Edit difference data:
»»

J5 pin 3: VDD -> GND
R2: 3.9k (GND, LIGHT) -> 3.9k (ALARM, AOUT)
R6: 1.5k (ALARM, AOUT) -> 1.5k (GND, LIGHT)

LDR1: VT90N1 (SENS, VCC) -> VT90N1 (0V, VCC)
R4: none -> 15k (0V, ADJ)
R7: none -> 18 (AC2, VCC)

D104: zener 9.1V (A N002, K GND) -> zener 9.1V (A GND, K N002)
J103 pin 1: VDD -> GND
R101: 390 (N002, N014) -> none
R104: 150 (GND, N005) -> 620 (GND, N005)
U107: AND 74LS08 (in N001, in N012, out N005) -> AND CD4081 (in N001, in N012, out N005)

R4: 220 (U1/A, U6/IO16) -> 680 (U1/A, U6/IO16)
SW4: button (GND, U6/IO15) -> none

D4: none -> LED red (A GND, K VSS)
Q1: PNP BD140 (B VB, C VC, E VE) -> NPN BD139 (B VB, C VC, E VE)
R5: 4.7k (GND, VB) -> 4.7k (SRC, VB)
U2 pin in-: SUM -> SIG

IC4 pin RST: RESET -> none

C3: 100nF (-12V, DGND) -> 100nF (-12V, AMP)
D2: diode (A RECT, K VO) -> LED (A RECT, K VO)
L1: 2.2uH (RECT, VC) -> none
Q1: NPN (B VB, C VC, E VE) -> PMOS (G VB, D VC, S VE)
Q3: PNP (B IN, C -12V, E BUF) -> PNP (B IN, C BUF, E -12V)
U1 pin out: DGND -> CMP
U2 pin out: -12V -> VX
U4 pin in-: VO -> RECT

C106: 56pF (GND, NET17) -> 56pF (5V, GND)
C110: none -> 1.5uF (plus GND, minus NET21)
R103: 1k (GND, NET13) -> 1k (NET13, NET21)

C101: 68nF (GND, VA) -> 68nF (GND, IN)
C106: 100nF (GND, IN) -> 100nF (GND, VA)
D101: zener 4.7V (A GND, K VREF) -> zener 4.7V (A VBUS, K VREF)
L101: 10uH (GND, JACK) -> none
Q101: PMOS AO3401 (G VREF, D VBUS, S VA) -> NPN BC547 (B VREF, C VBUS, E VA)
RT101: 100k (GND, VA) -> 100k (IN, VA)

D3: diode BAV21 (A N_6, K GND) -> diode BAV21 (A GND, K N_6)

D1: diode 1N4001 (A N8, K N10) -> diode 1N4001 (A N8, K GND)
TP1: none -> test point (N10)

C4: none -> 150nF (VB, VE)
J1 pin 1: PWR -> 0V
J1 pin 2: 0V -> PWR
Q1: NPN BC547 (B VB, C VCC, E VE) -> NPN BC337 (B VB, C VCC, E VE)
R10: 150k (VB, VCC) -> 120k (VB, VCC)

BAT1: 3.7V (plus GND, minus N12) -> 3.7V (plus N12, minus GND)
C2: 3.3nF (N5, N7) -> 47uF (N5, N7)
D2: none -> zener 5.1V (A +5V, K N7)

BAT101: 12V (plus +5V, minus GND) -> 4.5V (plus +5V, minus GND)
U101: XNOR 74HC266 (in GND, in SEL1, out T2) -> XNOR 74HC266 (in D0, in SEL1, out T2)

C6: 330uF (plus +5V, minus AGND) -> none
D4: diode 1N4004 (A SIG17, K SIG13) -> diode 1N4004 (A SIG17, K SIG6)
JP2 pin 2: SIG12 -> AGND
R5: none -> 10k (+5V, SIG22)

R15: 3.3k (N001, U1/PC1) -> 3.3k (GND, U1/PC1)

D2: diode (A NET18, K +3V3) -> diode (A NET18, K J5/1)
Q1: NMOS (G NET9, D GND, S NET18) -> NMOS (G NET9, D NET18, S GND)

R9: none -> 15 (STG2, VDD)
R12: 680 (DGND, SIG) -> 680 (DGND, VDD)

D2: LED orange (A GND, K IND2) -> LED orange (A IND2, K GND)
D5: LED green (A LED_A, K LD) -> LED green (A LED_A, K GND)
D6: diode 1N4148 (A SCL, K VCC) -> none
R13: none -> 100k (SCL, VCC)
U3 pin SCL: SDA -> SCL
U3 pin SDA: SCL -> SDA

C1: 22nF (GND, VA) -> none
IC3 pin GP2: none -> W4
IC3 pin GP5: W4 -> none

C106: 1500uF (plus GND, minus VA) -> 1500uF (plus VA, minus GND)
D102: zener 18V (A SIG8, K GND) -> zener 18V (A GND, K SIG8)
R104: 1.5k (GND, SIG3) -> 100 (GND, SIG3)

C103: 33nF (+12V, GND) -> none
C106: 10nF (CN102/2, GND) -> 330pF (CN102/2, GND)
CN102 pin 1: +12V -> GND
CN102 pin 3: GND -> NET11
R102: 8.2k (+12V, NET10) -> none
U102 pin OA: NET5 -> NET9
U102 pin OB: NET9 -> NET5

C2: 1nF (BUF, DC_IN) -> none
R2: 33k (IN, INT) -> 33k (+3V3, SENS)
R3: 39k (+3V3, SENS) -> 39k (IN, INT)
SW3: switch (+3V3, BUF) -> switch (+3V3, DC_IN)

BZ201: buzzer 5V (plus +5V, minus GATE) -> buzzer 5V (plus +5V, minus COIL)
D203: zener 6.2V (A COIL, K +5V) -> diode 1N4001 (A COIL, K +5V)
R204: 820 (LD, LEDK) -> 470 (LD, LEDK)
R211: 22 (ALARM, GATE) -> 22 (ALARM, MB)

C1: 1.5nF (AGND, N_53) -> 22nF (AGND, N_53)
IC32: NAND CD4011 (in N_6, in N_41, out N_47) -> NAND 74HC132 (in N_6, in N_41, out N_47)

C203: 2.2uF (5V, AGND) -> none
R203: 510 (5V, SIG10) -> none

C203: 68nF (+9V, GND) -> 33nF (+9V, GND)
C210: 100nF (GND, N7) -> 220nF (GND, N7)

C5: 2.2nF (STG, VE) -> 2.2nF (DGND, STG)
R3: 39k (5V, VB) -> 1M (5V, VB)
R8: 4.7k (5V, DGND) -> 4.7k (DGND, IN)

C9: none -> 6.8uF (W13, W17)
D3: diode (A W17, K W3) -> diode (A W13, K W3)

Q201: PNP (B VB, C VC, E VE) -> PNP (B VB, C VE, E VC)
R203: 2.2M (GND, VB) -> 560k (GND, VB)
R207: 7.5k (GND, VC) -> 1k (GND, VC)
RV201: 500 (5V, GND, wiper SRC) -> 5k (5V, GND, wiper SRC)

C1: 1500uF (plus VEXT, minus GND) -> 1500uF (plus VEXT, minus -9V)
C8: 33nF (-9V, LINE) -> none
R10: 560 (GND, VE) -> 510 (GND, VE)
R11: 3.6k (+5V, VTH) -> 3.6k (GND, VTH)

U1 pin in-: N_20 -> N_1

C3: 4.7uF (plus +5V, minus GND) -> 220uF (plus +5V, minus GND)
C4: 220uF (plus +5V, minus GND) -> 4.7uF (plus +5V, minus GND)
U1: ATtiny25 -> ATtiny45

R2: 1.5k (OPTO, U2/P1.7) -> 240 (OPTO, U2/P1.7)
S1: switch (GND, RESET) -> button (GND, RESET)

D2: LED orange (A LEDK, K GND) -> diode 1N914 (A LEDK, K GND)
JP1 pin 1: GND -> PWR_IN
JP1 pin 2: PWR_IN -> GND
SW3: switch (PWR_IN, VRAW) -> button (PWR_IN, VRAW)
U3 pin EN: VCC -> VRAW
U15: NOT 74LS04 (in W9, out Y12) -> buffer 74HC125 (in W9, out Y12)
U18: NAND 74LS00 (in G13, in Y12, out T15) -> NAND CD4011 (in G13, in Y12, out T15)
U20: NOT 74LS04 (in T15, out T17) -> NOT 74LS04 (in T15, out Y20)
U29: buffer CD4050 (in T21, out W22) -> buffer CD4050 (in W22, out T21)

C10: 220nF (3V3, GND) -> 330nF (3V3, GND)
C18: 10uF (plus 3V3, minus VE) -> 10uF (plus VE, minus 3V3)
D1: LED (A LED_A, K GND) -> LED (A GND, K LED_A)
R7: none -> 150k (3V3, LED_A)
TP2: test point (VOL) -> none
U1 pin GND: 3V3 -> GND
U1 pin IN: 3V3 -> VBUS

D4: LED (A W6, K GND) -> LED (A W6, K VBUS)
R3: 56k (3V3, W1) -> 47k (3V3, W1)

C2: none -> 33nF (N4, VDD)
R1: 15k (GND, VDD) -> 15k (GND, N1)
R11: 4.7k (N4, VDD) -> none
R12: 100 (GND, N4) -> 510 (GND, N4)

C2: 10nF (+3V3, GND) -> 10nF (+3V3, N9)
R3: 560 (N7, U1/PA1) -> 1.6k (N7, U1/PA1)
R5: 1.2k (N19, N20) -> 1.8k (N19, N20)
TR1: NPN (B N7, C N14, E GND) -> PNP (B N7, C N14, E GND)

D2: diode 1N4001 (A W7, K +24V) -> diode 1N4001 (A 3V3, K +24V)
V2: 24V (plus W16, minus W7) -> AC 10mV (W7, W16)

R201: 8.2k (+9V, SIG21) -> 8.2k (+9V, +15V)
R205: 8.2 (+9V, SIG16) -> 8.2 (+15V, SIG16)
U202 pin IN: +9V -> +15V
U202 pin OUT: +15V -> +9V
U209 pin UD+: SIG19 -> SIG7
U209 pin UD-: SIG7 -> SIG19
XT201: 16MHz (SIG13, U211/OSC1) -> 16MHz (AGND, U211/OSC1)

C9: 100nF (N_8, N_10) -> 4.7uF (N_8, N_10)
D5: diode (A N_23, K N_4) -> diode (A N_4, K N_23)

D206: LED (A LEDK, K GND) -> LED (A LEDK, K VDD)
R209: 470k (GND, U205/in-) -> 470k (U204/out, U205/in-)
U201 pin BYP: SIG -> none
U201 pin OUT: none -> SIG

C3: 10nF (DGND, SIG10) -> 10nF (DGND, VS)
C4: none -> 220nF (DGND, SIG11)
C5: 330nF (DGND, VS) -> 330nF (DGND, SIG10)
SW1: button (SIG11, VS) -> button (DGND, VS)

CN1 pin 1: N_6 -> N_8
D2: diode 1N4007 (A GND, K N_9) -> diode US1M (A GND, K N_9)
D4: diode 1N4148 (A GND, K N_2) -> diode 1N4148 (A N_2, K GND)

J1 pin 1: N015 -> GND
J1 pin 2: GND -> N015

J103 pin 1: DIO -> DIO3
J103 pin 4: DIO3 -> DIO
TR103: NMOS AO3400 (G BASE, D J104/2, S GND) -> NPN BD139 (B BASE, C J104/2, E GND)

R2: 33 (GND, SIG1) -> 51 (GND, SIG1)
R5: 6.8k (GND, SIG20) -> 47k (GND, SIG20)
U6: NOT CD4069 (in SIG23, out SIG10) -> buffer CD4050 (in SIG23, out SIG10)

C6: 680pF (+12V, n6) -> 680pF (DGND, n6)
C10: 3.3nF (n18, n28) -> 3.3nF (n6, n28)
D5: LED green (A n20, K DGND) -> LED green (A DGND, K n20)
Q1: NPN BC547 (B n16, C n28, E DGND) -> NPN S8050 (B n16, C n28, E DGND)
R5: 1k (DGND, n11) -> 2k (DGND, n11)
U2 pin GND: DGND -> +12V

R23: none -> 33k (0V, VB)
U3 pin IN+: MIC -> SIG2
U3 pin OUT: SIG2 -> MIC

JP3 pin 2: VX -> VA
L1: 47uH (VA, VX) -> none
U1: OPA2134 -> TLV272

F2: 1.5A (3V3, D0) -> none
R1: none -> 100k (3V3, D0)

««

HOW TO COMPLETE THIS TASK: If a line of the entries holds the word "SENS", copy it out.

PROBLEM SOLUTION:
LDR1: VT90N1 (SENS, VCC) -> VT90N1 (0V, VCC)
R2: 33k (IN, INT) -> 33k (+3V3, SENS)
R3: 39k (+3V3, SENS) -> 39k (IN, INT)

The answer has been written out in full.